▶ [Exercise] Reproduce the lines below, switching every "screenshot" to "screen capture" and leaving everything else unchanged.

▶ [Records to process]
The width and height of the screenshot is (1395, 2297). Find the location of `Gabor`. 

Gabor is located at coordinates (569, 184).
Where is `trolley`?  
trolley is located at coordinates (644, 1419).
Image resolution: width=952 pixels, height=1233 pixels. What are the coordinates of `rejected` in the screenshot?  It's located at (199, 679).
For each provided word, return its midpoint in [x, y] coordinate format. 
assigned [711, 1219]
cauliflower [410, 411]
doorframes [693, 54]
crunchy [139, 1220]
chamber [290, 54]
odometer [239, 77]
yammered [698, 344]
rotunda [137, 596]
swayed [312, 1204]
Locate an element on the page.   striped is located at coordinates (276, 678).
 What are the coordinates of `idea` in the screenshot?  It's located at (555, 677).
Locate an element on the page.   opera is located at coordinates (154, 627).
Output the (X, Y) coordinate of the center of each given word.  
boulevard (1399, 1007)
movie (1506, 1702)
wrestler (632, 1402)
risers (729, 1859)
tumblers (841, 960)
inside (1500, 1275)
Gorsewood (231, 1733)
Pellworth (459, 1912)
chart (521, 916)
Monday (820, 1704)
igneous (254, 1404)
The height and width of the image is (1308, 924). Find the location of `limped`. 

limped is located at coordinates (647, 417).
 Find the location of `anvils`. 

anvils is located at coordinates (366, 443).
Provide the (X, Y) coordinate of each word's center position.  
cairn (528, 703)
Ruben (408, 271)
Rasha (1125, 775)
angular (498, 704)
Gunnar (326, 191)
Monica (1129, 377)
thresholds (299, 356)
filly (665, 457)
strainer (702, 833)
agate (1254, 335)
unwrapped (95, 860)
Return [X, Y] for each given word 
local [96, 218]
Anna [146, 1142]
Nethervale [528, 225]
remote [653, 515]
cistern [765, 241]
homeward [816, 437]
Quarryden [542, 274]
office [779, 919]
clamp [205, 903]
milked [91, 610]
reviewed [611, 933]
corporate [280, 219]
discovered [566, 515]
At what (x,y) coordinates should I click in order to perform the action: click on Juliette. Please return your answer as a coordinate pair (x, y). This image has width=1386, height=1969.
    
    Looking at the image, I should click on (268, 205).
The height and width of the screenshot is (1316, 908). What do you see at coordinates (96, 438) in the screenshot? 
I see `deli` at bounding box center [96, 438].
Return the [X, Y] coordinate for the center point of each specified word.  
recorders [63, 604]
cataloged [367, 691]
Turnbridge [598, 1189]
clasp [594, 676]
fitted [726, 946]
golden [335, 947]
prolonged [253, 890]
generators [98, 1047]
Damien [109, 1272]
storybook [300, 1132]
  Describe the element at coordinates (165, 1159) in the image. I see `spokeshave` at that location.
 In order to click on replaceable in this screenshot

▶ [In response]
The width and height of the screen capture is (1395, 2297). Find the location of `Gabor`. 

Gabor is located at coordinates (569, 184).
Where is `trolley`?  
trolley is located at coordinates (644, 1419).
Image resolution: width=952 pixels, height=1233 pixels. What are the coordinates of `rejected` in the screen capture?  It's located at (199, 679).
For each provided word, return its midpoint in [x, y] coordinate format. 
assigned [711, 1219]
cauliflower [410, 411]
doorframes [693, 54]
crunchy [139, 1220]
chamber [290, 54]
odometer [239, 77]
yammered [698, 344]
rotunda [137, 596]
swayed [312, 1204]
Locate an element on the page.   striped is located at coordinates (276, 678).
 What are the coordinates of `idea` in the screen capture?  It's located at (555, 677).
Locate an element on the page.   opera is located at coordinates (154, 627).
Output the (X, Y) coordinate of the center of each given word.  
boulevard (1399, 1007)
movie (1506, 1702)
wrestler (632, 1402)
risers (729, 1859)
tumblers (841, 960)
inside (1500, 1275)
Gorsewood (231, 1733)
Pellworth (459, 1912)
chart (521, 916)
Monday (820, 1704)
igneous (254, 1404)
The height and width of the image is (1308, 924). Find the location of `limped`. 

limped is located at coordinates (647, 417).
 Find the location of `anvils`. 

anvils is located at coordinates (366, 443).
Provide the (X, Y) coordinate of each word's center position.  
cairn (528, 703)
Ruben (408, 271)
Rasha (1125, 775)
angular (498, 704)
Gunnar (326, 191)
Monica (1129, 377)
thresholds (299, 356)
filly (665, 457)
strainer (702, 833)
agate (1254, 335)
unwrapped (95, 860)
Return [X, Y] for each given word 
local [96, 218]
Anna [146, 1142]
Nethervale [528, 225]
remote [653, 515]
cistern [765, 241]
homeward [816, 437]
Quarryden [542, 274]
office [779, 919]
clamp [205, 903]
milked [91, 610]
reviewed [611, 933]
corporate [280, 219]
discovered [566, 515]
At what (x,y) coordinates should I click in order to perform the action: click on Juliette. Please return your answer as a coordinate pair (x, y). This image has width=1386, height=1969.
    
    Looking at the image, I should click on (268, 205).
The height and width of the screen capture is (1316, 908). What do you see at coordinates (96, 438) in the screen capture? 
I see `deli` at bounding box center [96, 438].
Return the [X, Y] coordinate for the center point of each specified word.  
recorders [63, 604]
cataloged [367, 691]
Turnbridge [598, 1189]
clasp [594, 676]
fitted [726, 946]
golden [335, 947]
prolonged [253, 890]
generators [98, 1047]
Damien [109, 1272]
storybook [300, 1132]
  Describe the element at coordinates (165, 1159) in the image. I see `spokeshave` at that location.
 In order to click on replaceable in this screen capture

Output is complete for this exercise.